[Start of Attachment]

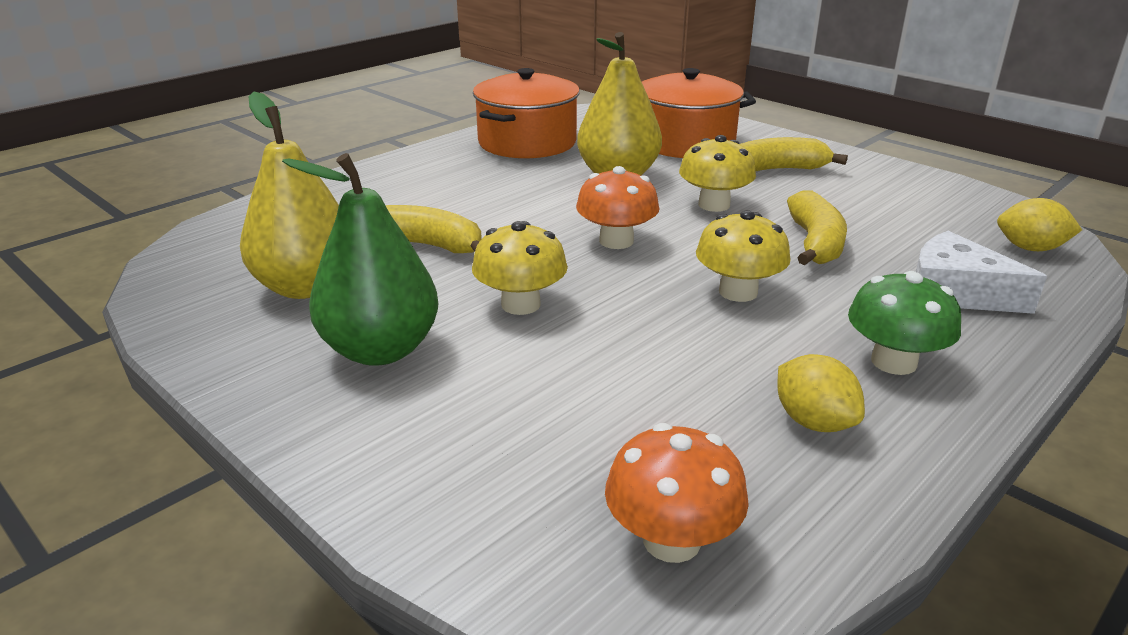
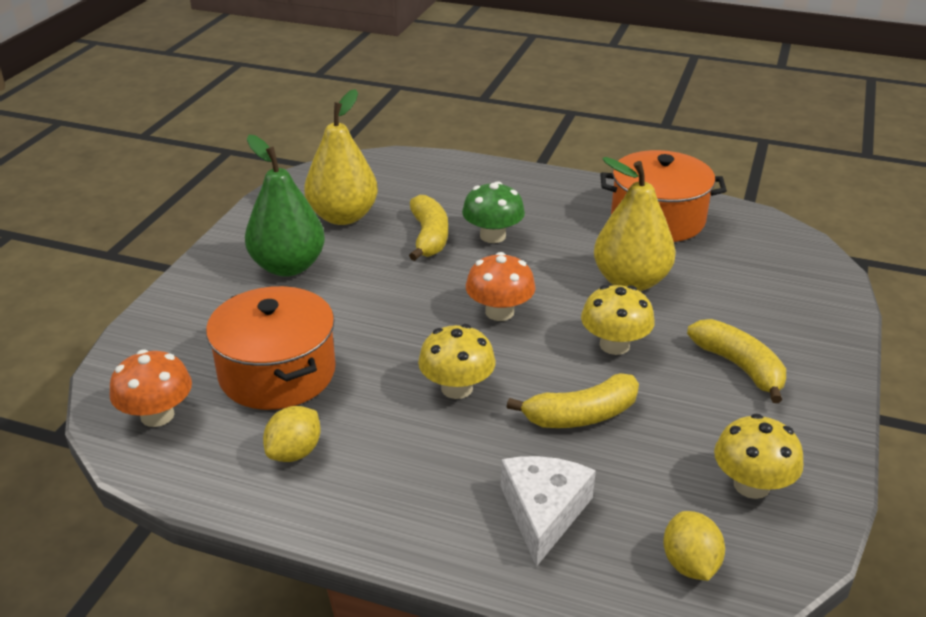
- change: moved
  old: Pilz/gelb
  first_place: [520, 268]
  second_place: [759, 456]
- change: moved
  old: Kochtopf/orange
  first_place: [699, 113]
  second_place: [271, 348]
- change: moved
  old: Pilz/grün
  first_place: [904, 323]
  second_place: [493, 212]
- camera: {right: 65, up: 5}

[End of Attachment]

An exact transcription of the material is required, without any pictures.

__Solution__:
- change: moved
  old: Pilz/gelb
  first_place: [520, 268]
  second_place: [759, 456]
- change: moved
  old: Kochtopf/orange
  first_place: [699, 113]
  second_place: [271, 348]
- change: moved
  old: Pilz/grün
  first_place: [904, 323]
  second_place: [493, 212]
- camera: {right: 65, up: 5}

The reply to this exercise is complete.